(Source data Opens)
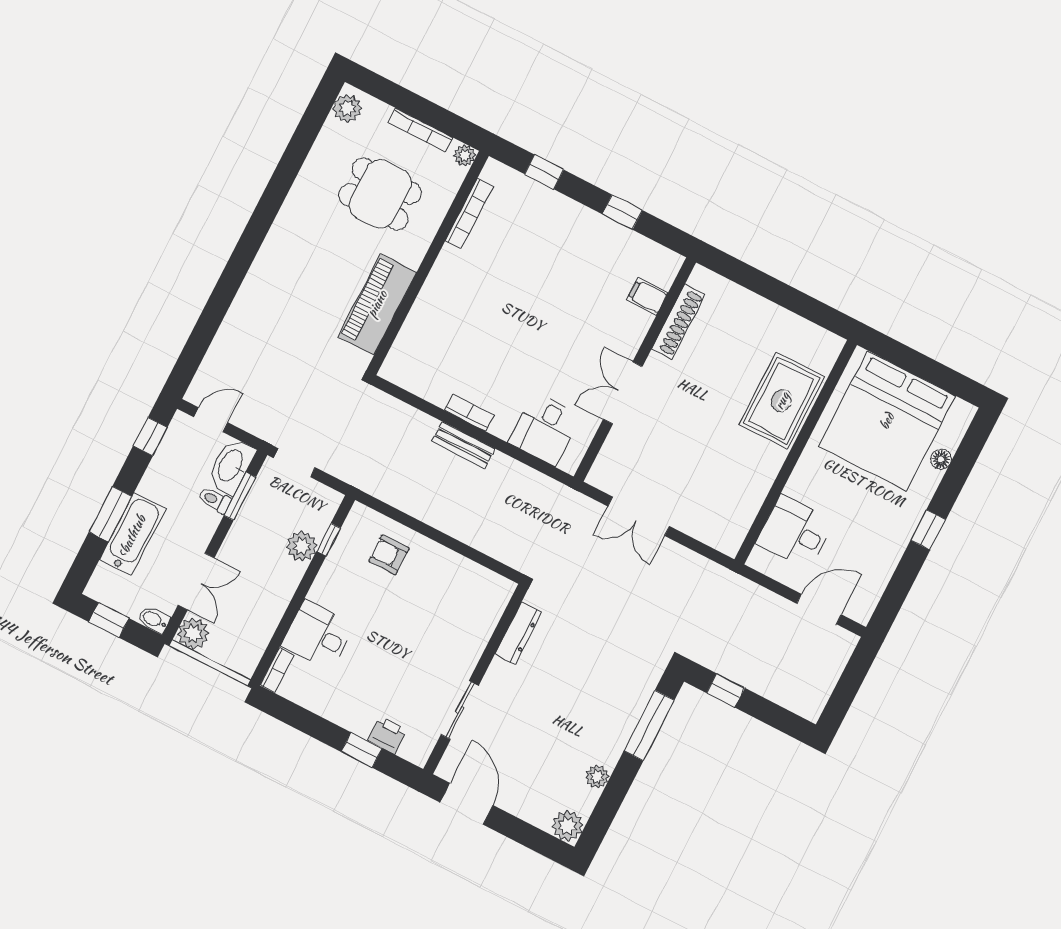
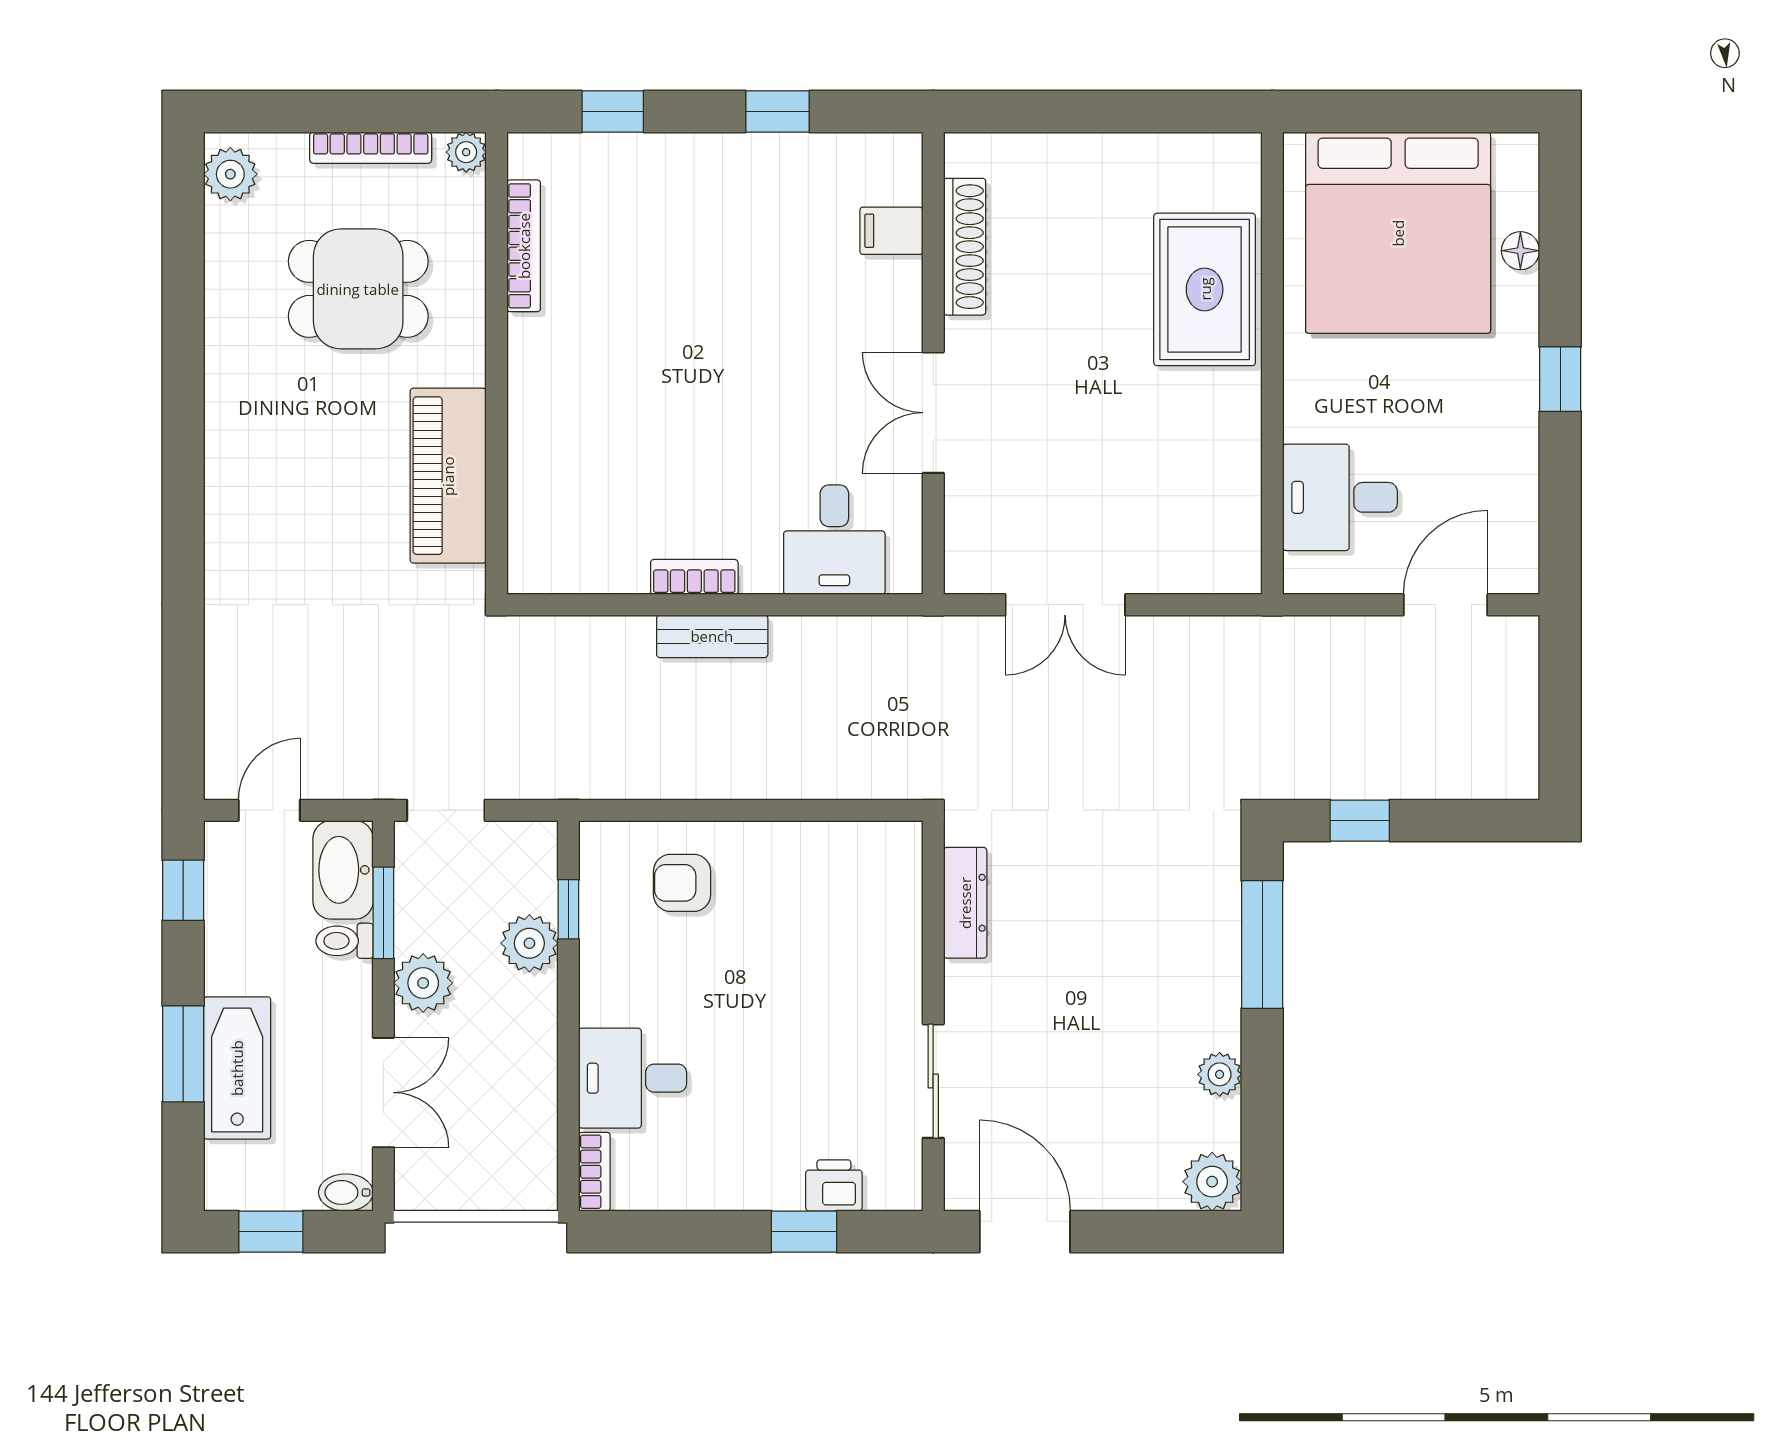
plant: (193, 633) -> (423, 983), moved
(Source data Closes)
(Source data Opens)
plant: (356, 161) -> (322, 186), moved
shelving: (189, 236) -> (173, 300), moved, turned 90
(Source data Closes)
(Source data Opens)
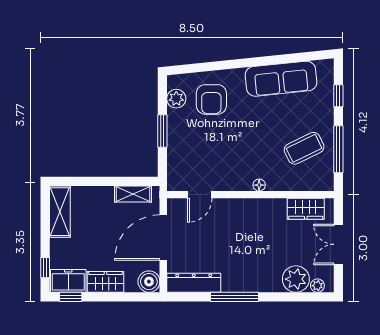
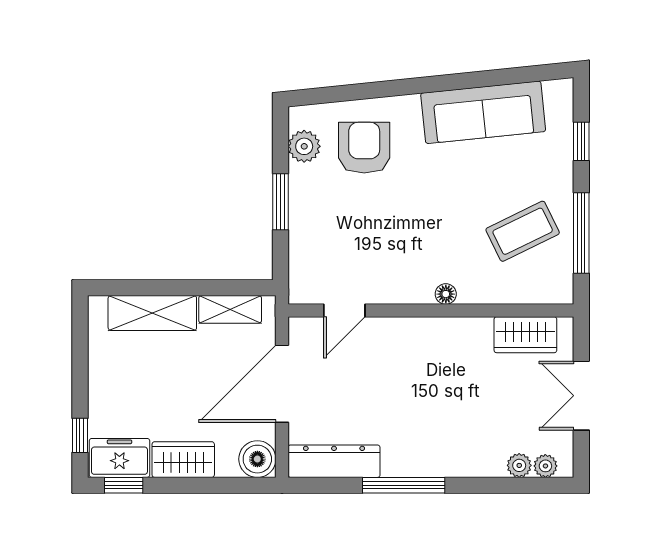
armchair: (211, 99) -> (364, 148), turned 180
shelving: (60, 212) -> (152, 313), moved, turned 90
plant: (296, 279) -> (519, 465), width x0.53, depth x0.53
(Source data Closes)
Requirement:
Go through the data and gather every line that holds "shelving".

Your solution:
shelving: (189, 236) -> (173, 300), moved, turned 90
shelving: (60, 212) -> (152, 313), moved, turned 90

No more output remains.